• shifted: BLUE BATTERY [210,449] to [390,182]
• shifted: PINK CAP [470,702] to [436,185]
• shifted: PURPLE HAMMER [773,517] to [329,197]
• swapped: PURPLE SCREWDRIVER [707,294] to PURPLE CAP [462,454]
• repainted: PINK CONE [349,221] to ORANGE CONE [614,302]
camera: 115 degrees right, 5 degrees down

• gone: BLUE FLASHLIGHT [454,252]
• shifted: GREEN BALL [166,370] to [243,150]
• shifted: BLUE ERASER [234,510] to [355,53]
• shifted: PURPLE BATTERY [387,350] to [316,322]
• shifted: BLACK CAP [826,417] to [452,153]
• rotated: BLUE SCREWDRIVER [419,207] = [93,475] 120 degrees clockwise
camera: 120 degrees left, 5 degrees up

---

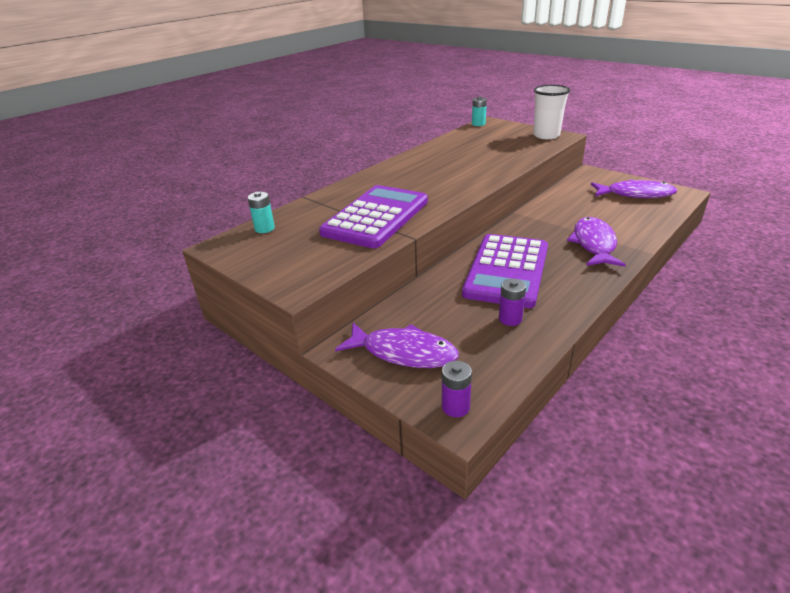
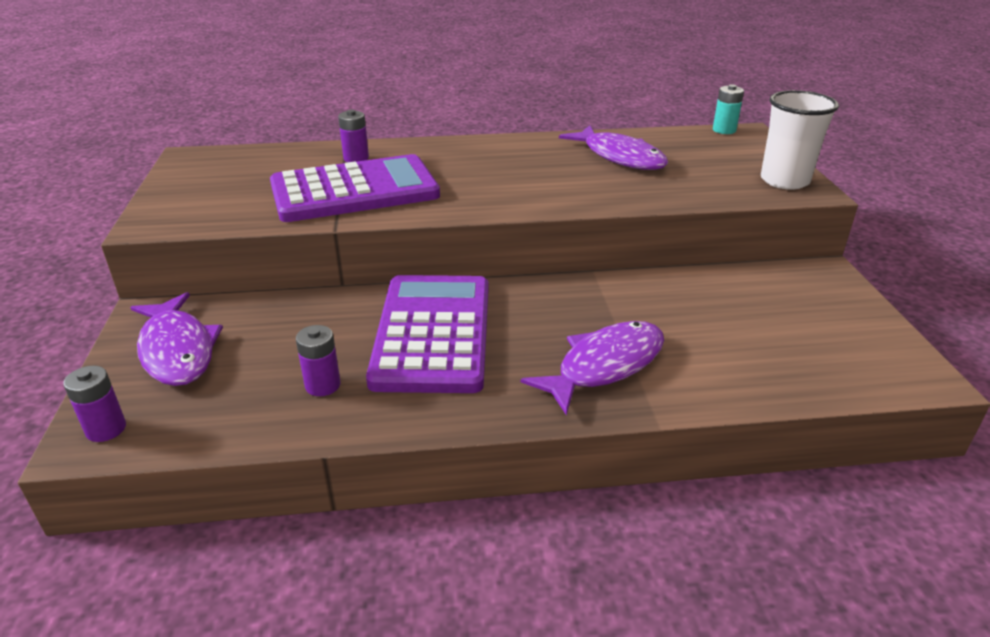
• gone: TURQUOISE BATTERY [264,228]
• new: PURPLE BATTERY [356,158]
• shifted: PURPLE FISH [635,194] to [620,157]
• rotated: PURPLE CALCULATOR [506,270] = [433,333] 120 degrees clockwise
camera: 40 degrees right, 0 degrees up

▶ ABOUT THIS TASK: Go through the records above. Copy each line in which the string "PINK" appears.

▶ SOLUTION:
• shifted: PINK CAP [470,702] to [436,185]
• repainted: PINK CONE [349,221] to ORANGE CONE [614,302]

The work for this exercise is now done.